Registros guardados
*****
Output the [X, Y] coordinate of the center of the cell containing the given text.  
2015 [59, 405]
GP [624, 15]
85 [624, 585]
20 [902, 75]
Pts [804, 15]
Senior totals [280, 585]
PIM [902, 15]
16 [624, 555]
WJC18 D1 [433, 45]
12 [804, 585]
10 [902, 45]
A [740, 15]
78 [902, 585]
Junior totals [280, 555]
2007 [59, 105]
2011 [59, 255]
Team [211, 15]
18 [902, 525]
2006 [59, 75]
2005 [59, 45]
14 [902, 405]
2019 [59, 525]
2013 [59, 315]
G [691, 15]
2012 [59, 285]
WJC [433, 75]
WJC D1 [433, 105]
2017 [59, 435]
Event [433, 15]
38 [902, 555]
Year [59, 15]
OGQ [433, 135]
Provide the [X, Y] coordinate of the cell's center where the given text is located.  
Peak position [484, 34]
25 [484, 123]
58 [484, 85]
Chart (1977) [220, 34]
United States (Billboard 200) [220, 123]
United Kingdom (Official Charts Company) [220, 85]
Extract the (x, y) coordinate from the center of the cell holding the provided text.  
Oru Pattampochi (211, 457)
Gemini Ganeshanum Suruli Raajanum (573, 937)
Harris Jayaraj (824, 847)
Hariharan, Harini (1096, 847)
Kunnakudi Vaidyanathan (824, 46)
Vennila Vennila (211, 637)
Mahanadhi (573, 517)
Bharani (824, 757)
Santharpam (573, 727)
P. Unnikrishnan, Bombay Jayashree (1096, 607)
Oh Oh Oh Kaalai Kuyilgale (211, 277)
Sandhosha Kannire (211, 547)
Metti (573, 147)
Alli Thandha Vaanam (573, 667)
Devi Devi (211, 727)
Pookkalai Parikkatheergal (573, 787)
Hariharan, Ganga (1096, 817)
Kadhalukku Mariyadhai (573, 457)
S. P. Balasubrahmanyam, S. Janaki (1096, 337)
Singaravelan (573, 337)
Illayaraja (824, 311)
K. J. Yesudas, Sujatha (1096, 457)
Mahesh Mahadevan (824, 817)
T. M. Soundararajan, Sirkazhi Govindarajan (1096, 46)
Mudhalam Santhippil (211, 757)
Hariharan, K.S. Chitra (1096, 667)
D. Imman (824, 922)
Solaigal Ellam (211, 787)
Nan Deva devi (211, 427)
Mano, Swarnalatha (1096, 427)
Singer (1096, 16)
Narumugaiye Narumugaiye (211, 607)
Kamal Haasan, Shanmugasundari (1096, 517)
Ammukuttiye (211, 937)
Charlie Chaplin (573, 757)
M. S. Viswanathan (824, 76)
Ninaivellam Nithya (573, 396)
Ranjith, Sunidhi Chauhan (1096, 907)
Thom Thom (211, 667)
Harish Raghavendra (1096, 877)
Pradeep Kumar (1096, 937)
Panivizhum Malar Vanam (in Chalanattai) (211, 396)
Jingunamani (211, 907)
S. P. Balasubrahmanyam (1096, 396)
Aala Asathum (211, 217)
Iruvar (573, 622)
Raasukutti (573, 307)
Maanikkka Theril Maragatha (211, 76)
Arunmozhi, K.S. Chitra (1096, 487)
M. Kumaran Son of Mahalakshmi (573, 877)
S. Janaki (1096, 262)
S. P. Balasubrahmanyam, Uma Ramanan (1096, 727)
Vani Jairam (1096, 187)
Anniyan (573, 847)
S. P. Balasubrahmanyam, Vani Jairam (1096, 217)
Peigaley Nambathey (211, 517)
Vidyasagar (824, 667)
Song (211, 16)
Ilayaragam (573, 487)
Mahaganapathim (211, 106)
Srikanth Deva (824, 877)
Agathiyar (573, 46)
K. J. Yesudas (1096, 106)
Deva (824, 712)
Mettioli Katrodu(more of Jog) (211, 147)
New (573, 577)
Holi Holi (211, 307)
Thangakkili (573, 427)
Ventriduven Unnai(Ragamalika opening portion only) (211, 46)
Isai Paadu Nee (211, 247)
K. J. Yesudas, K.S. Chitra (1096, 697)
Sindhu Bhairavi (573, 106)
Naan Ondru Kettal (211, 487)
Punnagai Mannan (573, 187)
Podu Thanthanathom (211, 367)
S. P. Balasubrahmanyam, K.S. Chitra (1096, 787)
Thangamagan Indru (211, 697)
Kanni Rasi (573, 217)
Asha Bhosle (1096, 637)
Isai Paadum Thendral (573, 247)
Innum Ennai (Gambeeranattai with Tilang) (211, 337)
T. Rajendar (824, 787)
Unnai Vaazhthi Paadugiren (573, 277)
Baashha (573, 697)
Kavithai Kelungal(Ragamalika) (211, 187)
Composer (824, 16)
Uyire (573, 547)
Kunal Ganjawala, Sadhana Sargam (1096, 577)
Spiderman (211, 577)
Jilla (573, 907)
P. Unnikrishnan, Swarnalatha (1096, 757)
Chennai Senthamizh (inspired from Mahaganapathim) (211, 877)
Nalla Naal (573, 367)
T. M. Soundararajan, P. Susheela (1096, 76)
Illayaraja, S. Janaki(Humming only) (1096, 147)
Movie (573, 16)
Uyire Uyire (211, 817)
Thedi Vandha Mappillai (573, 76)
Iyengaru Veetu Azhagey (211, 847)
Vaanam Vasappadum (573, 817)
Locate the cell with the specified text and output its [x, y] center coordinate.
*****
= Detalhes do exercício =
Transcreva todas as linhas do material acima tal como aparecem, sem nenhuma alteração.

= Resposta da tarefa =
Output the [X, Y] coordinate of the center of the cell containing the given text.  
2015 [59, 405]
GP [624, 15]
85 [624, 585]
20 [902, 75]
Pts [804, 15]
Senior totals [280, 585]
PIM [902, 15]
16 [624, 555]
WJC18 D1 [433, 45]
12 [804, 585]
10 [902, 45]
A [740, 15]
78 [902, 585]
Junior totals [280, 555]
2007 [59, 105]
2011 [59, 255]
Team [211, 15]
18 [902, 525]
2006 [59, 75]
2005 [59, 45]
14 [902, 405]
2019 [59, 525]
2013 [59, 315]
G [691, 15]
2012 [59, 285]
WJC [433, 75]
WJC D1 [433, 105]
2017 [59, 435]
Event [433, 15]
38 [902, 555]
Year [59, 15]
OGQ [433, 135]
Provide the [X, Y] coordinate of the cell's center where the given text is located.  
Peak position [484, 34]
25 [484, 123]
58 [484, 85]
Chart (1977) [220, 34]
United States (Billboard 200) [220, 123]
United Kingdom (Official Charts Company) [220, 85]
Extract the (x, y) coordinate from the center of the cell holding the provided text.  
Oru Pattampochi (211, 457)
Gemini Ganeshanum Suruli Raajanum (573, 937)
Harris Jayaraj (824, 847)
Hariharan, Harini (1096, 847)
Kunnakudi Vaidyanathan (824, 46)
Vennila Vennila (211, 637)
Mahanadhi (573, 517)
Bharani (824, 757)
Santharpam (573, 727)
P. Unnikrishnan, Bombay Jayashree (1096, 607)
Oh Oh Oh Kaalai Kuyilgale (211, 277)
Sandhosha Kannire (211, 547)
Metti (573, 147)
Alli Thandha Vaanam (573, 667)
Devi Devi (211, 727)
Pookkalai Parikkatheergal (573, 787)
Hariharan, Ganga (1096, 817)
Kadhalukku Mariyadhai (573, 457)
S. P. Balasubrahmanyam, S. Janaki (1096, 337)
Singaravelan (573, 337)
Illayaraja (824, 311)
K. J. Yesudas, Sujatha (1096, 457)
Mahesh Mahadevan (824, 817)
T. M. Soundararajan, Sirkazhi Govindarajan (1096, 46)
Mudhalam Santhippil (211, 757)
Hariharan, K.S. Chitra (1096, 667)
D. Imman (824, 922)
Solaigal Ellam (211, 787)
Nan Deva devi (211, 427)
Mano, Swarnalatha (1096, 427)
Singer (1096, 16)
Narumugaiye Narumugaiye (211, 607)
Kamal Haasan, Shanmugasundari (1096, 517)
Ammukuttiye (211, 937)
Charlie Chaplin (573, 757)
M. S. Viswanathan (824, 76)
Ninaivellam Nithya (573, 396)
Ranjith, Sunidhi Chauhan (1096, 907)
Thom Thom (211, 667)
Harish Raghavendra (1096, 877)
Pradeep Kumar (1096, 937)
Panivizhum Malar Vanam (in Chalanattai) (211, 396)
Jingunamani (211, 907)
S. P. Balasubrahmanyam (1096, 396)
Aala Asathum (211, 217)
Iruvar (573, 622)
Raasukutti (573, 307)
Maanikkka Theril Maragatha (211, 76)
Arunmozhi, K.S. Chitra (1096, 487)
M. Kumaran Son of Mahalakshmi (573, 877)
S. Janaki (1096, 262)
S. P. Balasubrahmanyam, Uma Ramanan (1096, 727)
Vani Jairam (1096, 187)
Anniyan (573, 847)
S. P. Balasubrahmanyam, Vani Jairam (1096, 217)
Peigaley Nambathey (211, 517)
Vidyasagar (824, 667)
Song (211, 16)
Ilayaragam (573, 487)
Mahaganapathim (211, 106)
Srikanth Deva (824, 877)
Agathiyar (573, 46)
K. J. Yesudas (1096, 106)
Deva (824, 712)
Mettioli Katrodu(more of Jog) (211, 147)
New (573, 577)
Holi Holi (211, 307)
Thangakkili (573, 427)
Ventriduven Unnai(Ragamalika opening portion only) (211, 46)
Isai Paadu Nee (211, 247)
K. J. Yesudas, K.S. Chitra (1096, 697)
Sindhu Bhairavi (573, 106)
Naan Ondru Kettal (211, 487)
Punnagai Mannan (573, 187)
Podu Thanthanathom (211, 367)
S. P. Balasubrahmanyam, K.S. Chitra (1096, 787)
Thangamagan Indru (211, 697)
Kanni Rasi (573, 217)
Asha Bhosle (1096, 637)
Isai Paadum Thendral (573, 247)
Innum Ennai (Gambeeranattai with Tilang) (211, 337)
T. Rajendar (824, 787)
Unnai Vaazhthi Paadugiren (573, 277)
Baashha (573, 697)
Kavithai Kelungal(Ragamalika) (211, 187)
Composer (824, 16)
Uyire (573, 547)
Kunal Ganjawala, Sadhana Sargam (1096, 577)
Spiderman (211, 577)
Jilla (573, 907)
P. Unnikrishnan, Swarnalatha (1096, 757)
Chennai Senthamizh (inspired from Mahaganapathim) (211, 877)
Nalla Naal (573, 367)
T. M. Soundararajan, P. Susheela (1096, 76)
Illayaraja, S. Janaki(Humming only) (1096, 147)
Movie (573, 16)
Uyire Uyire (211, 817)
Thedi Vandha Mappillai (573, 76)
Iyengaru Veetu Azhagey (211, 847)
Vaanam Vasappadum (573, 817)
Locate the cell with the specified text and output its [x, y] center coordinate.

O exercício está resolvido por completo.